▽

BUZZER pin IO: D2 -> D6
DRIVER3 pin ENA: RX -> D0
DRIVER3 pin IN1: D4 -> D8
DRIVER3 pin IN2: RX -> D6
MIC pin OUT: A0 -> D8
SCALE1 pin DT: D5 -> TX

△
▽

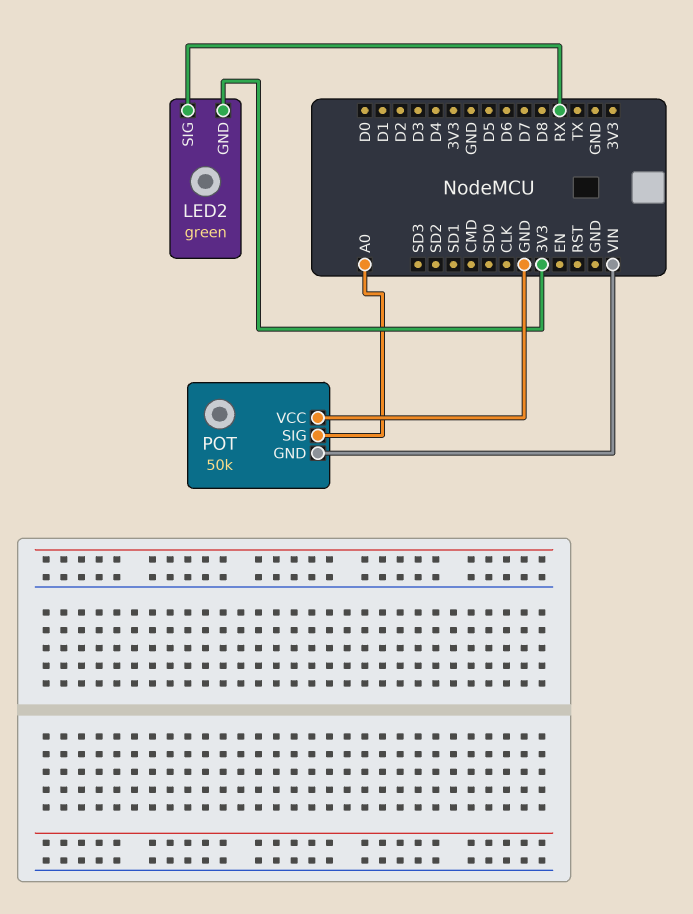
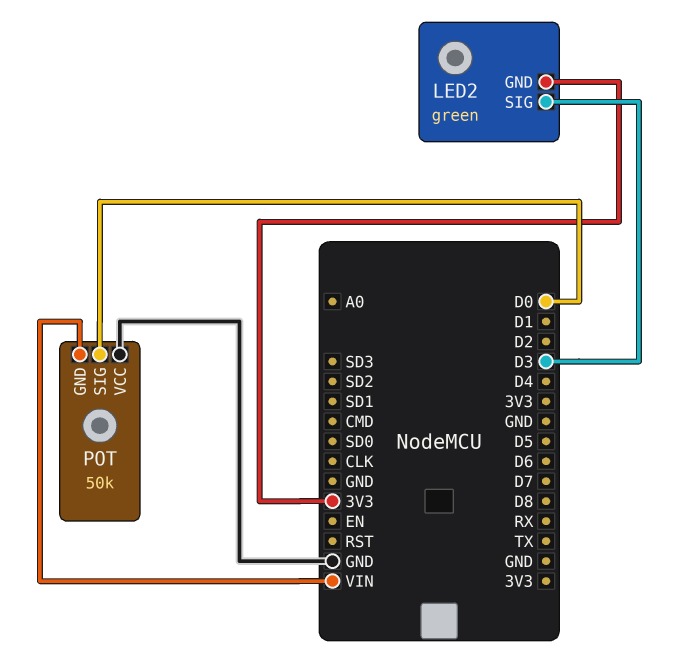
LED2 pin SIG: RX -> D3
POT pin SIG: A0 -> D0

△
▽

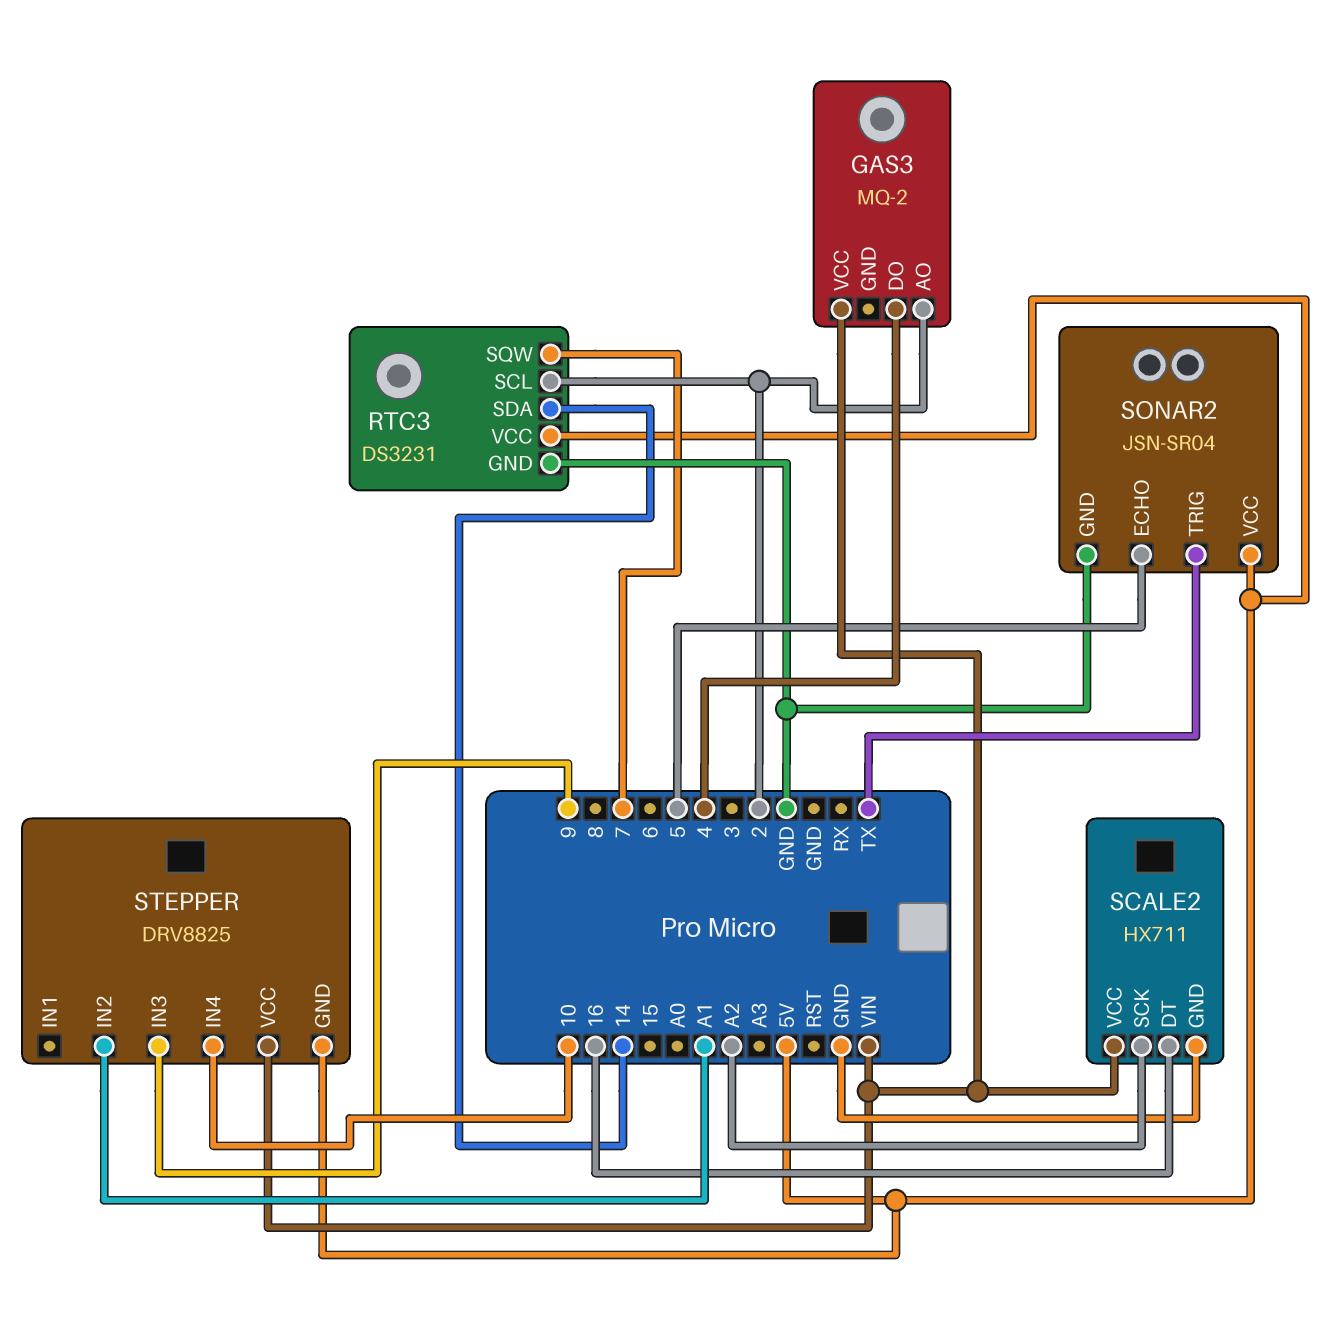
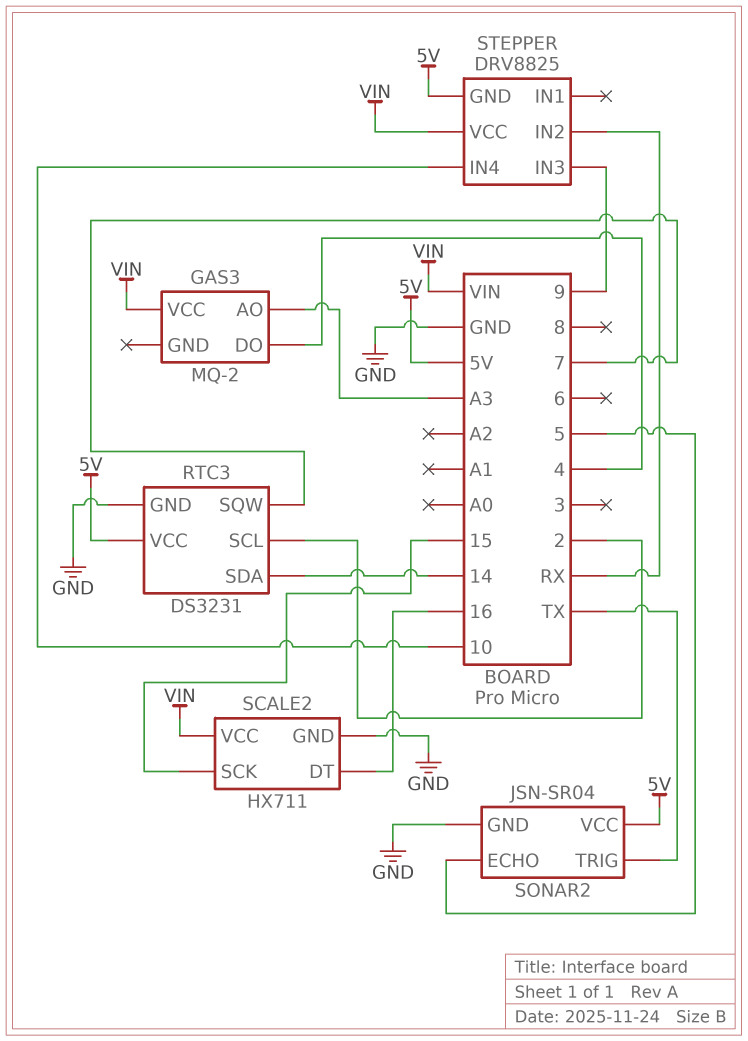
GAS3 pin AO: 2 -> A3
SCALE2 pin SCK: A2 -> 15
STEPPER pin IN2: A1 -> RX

△

About this task ▸ When you reach the line in the material above that holds "BUZZER pin IO: D2 -> D6", begin reproducing lines exactly, and stop after the line that holds "SCALE1 pin DT: D5 -> TX".

Result of this exercise ▸
BUZZER pin IO: D2 -> D6
DRIVER3 pin ENA: RX -> D0
DRIVER3 pin IN1: D4 -> D8
DRIVER3 pin IN2: RX -> D6
MIC pin OUT: A0 -> D8
SCALE1 pin DT: D5 -> TX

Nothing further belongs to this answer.